## [DATASET EXTRACT]

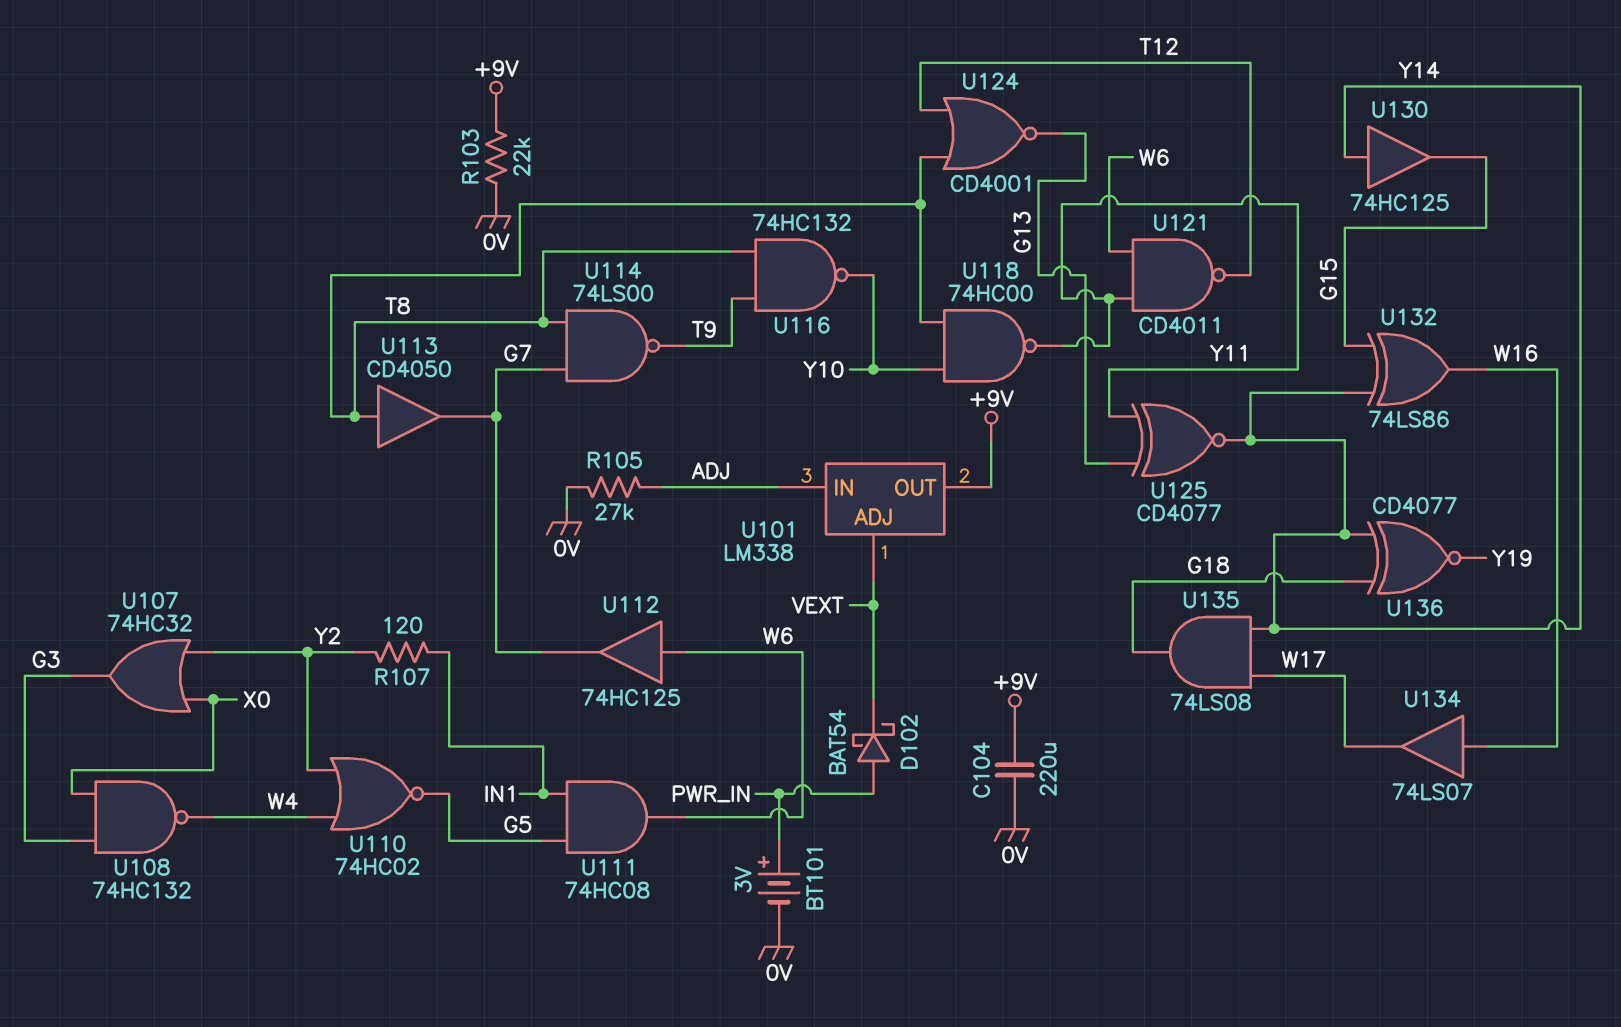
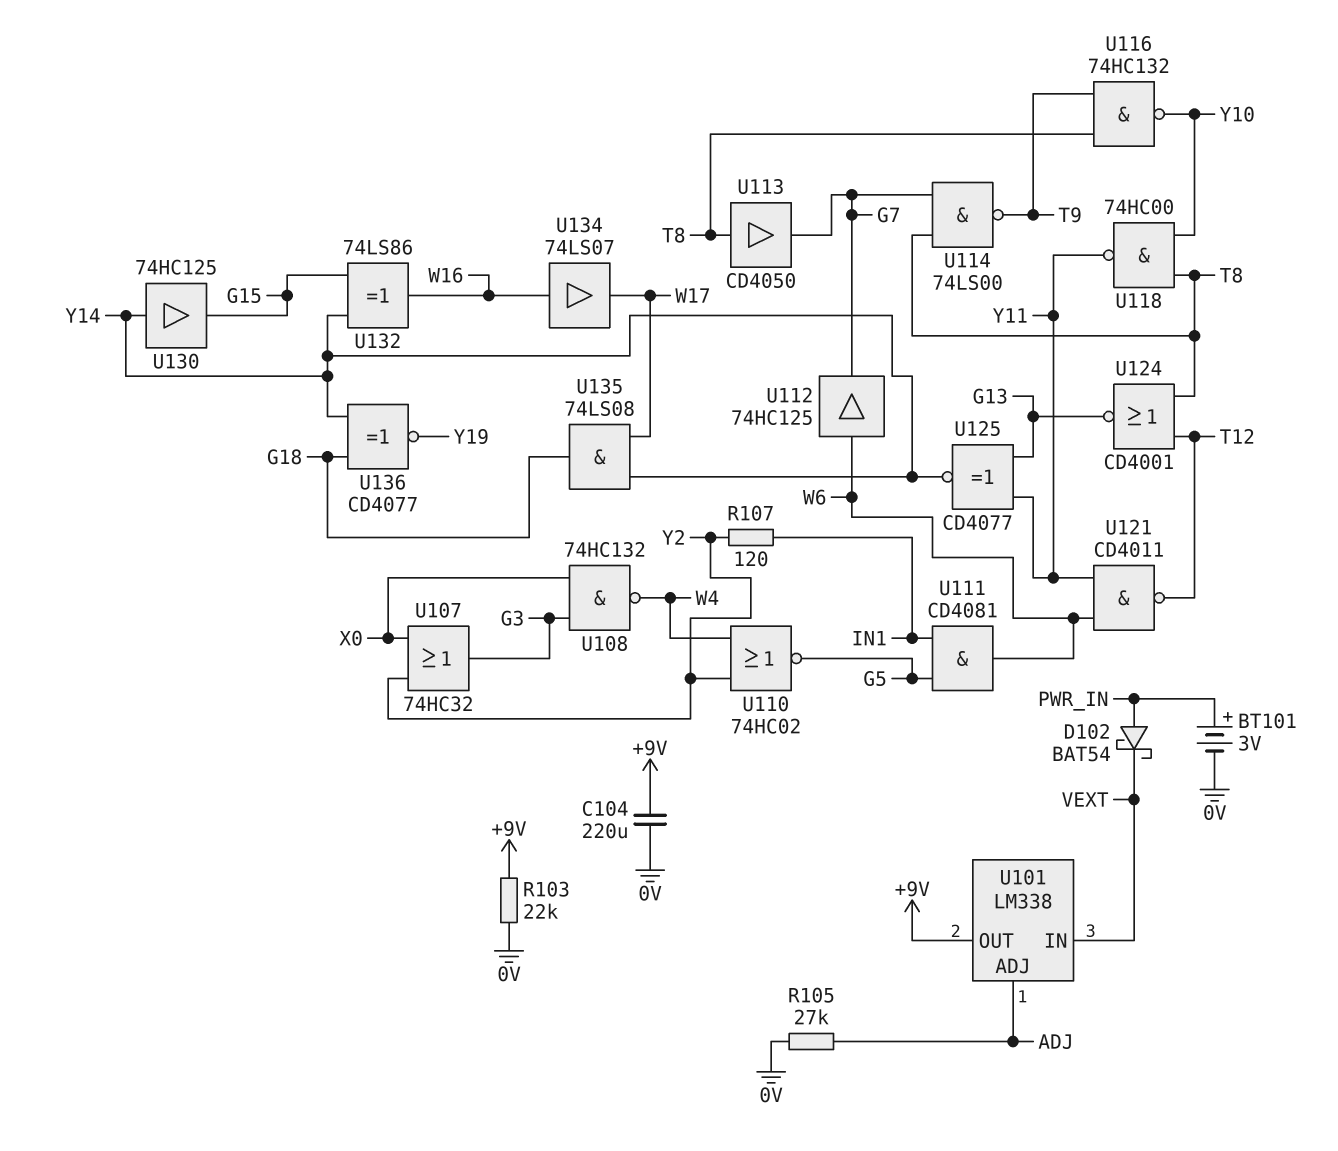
U101 pin ADJ: VEXT -> ADJ
U101 pin IN: ADJ -> VEXT
U111: AND 74HC08 (in G5, in IN1, out W6) -> AND CD4081 (in G5, in IN1, out W6)

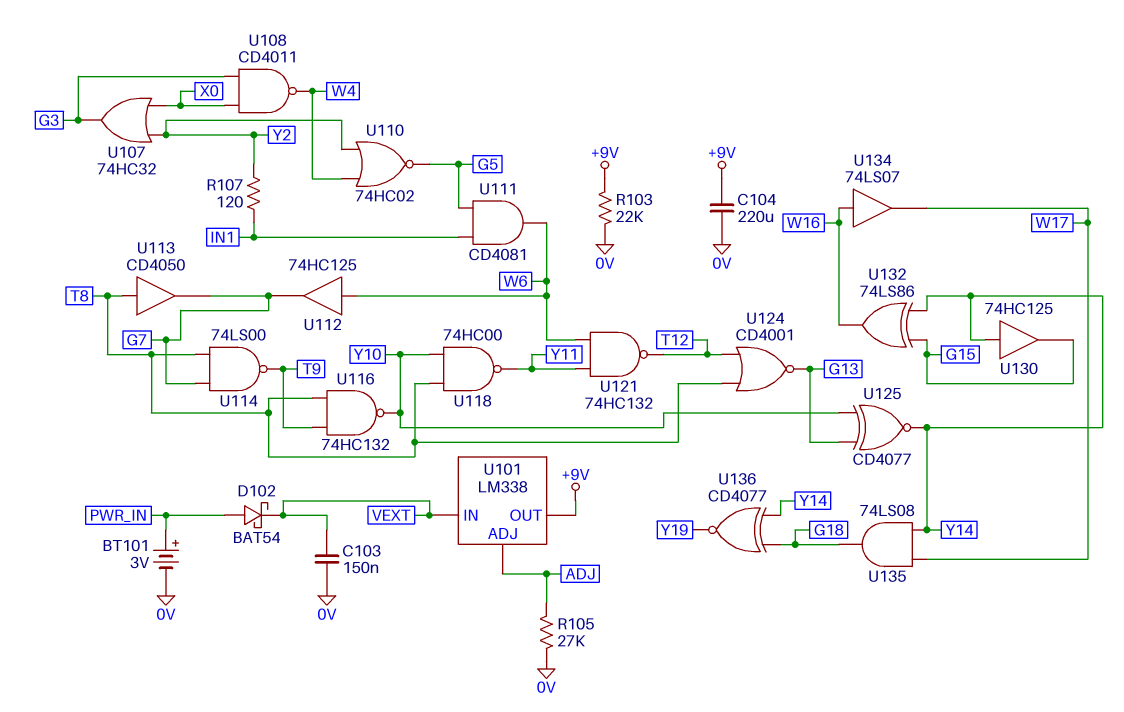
C103: none -> 150nF (0V, VEXT)
U108: NAND 74HC132 (in G3, in X0, out W4) -> NAND CD4011 (in G3, in X0, out W4)
U121: NAND CD4011 (in W6, in Y11, out T12) -> NAND 74HC132 (in W6, in Y11, out T12)
U125: XNOR CD4077 (in G13, in Y11, out Y14) -> XNOR CD4077 (in G13, in Y10, out Y14)

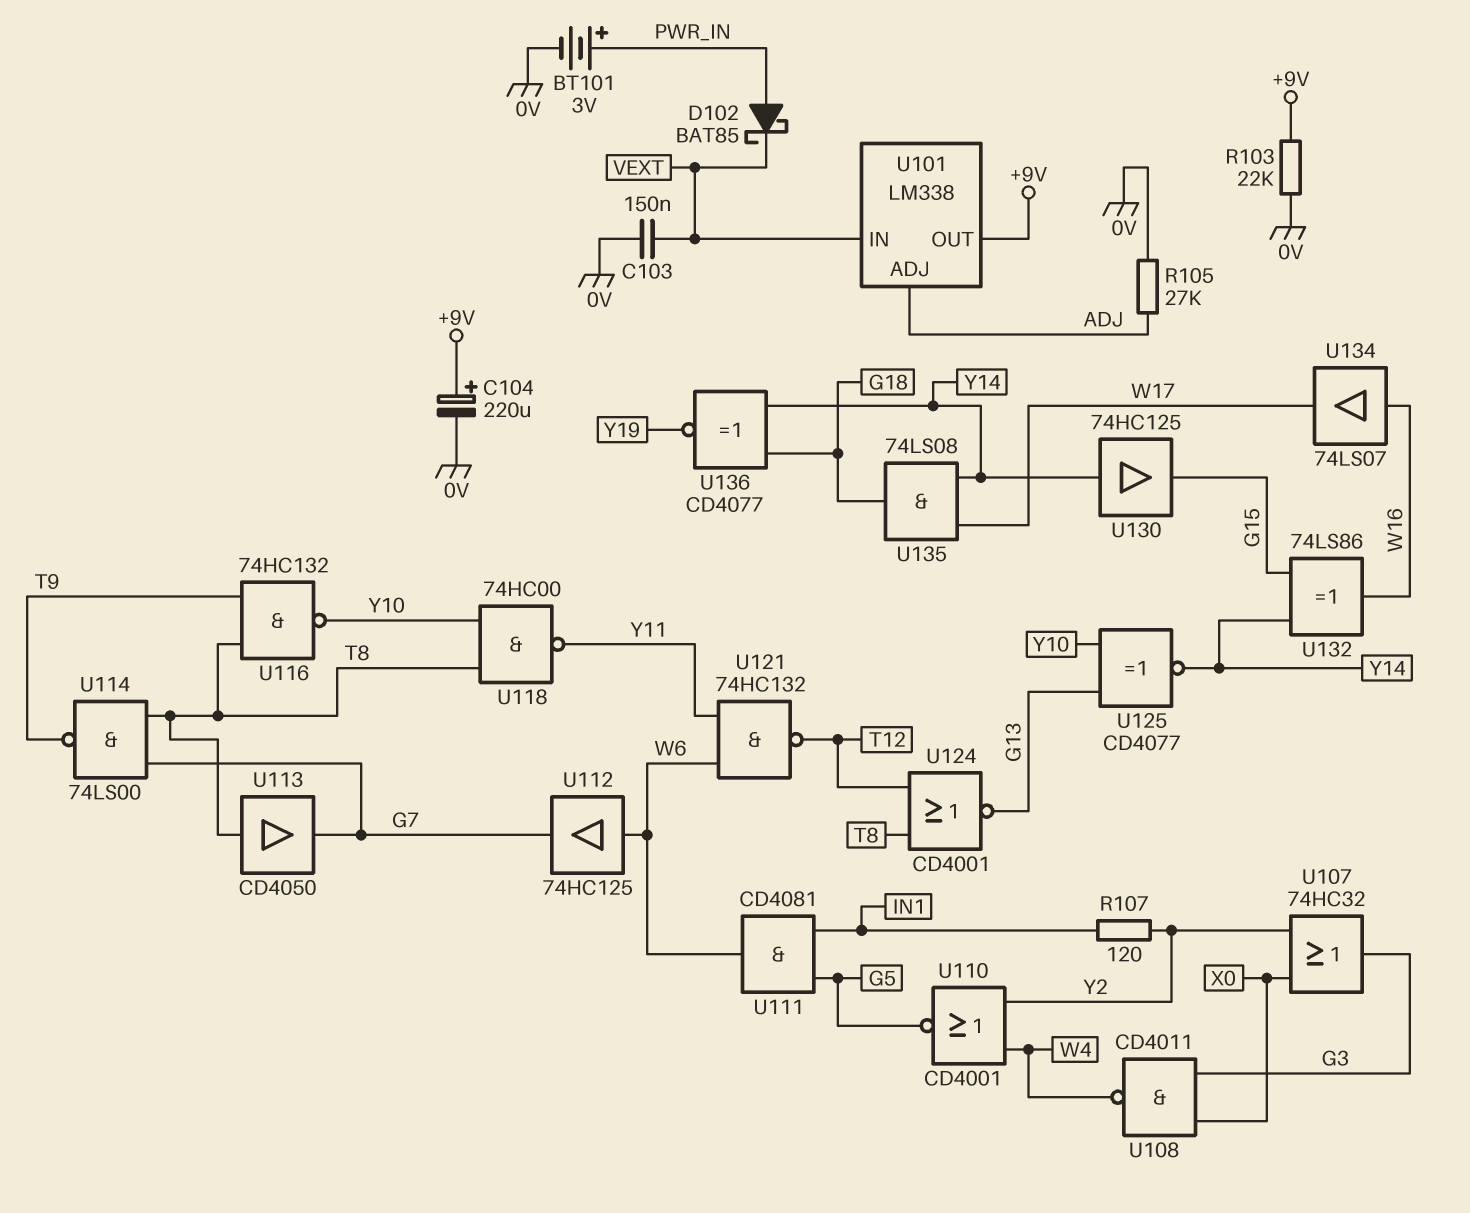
C104: 220uF (+9V, 0V) -> 220uF (plus +9V, minus 0V)
D102: schottky BAT54 (A PWR_IN, K VEXT) -> schottky BAT85 (A PWR_IN, K VEXT)
U110: NOR 74HC02 (in W4, in Y2, out G5) -> NOR CD4001 (in W4, in Y2, out G5)

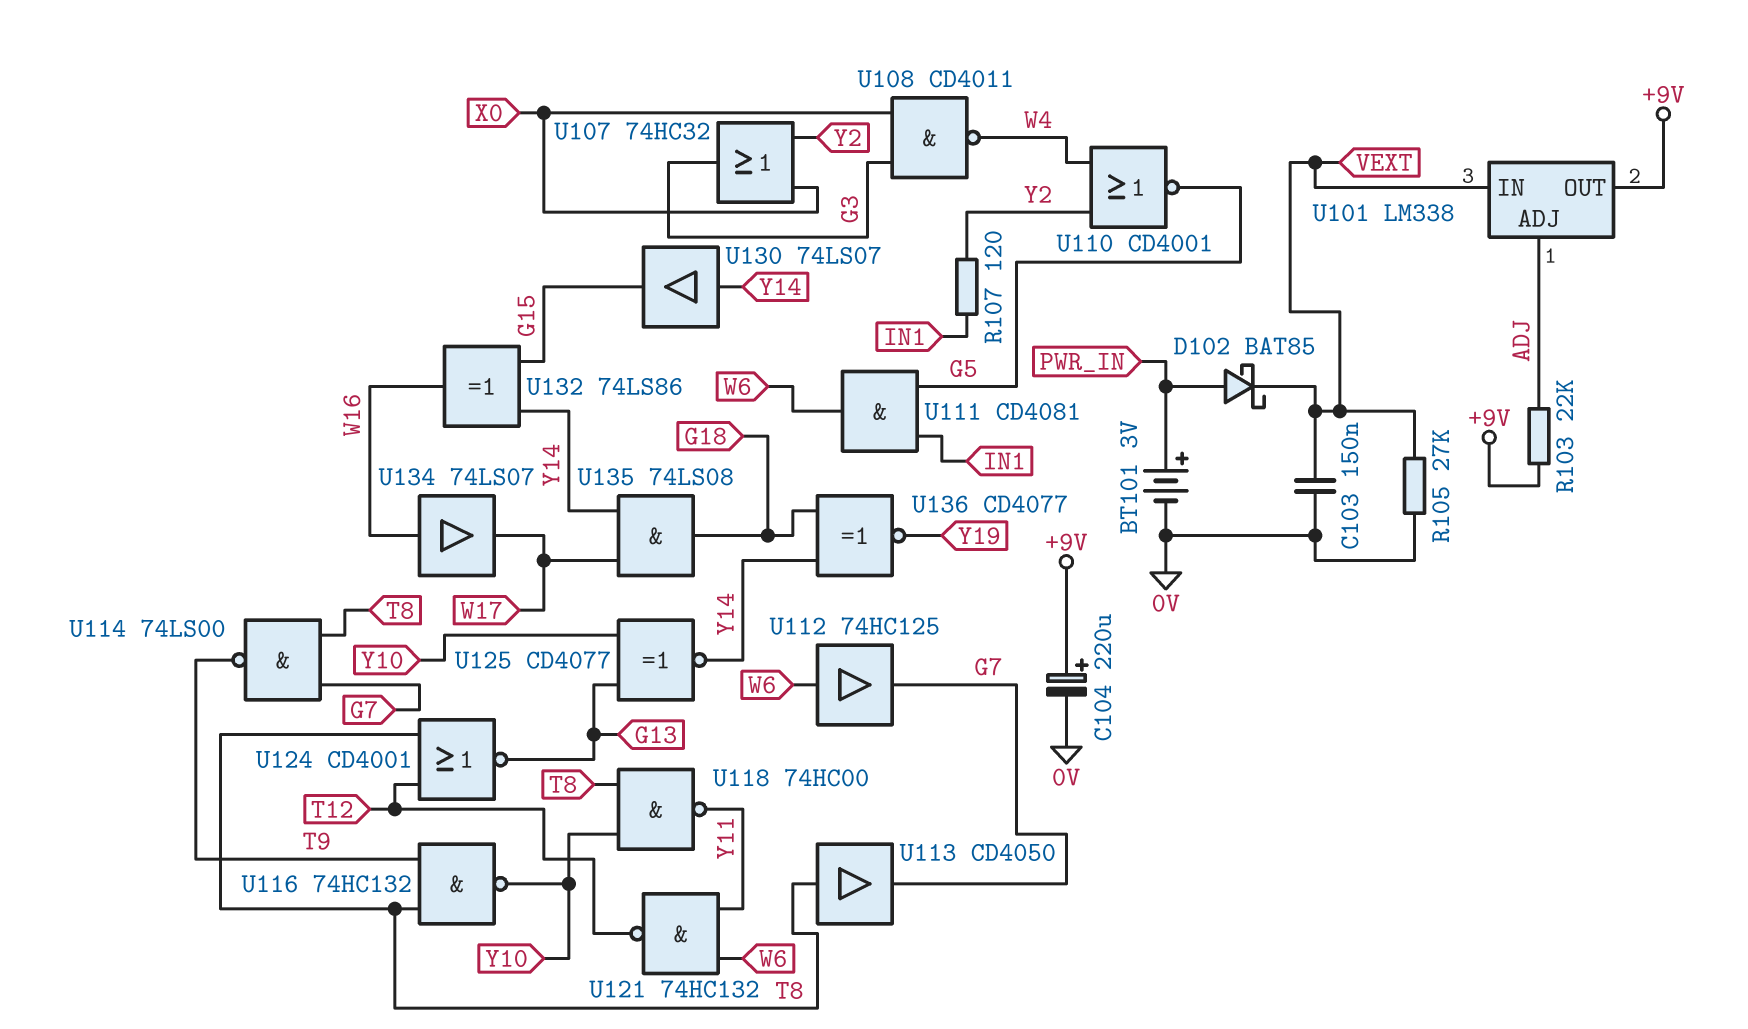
R103: 22k (+9V, 0V) -> 22k (+9V, ADJ)
R105: 27k (0V, ADJ) -> 27k (0V, VEXT)
U130: buffer 74HC125 (in Y14, out G15) -> buffer 74LS07 (in Y14, out G15)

## [PROBLEM]
What lines in the listing above hold the string "NAND"? List them.

## [RESULT OF THE TASK]
U108: NAND 74HC132 (in G3, in X0, out W4) -> NAND CD4011 (in G3, in X0, out W4)
U121: NAND CD4011 (in W6, in Y11, out T12) -> NAND 74HC132 (in W6, in Y11, out T12)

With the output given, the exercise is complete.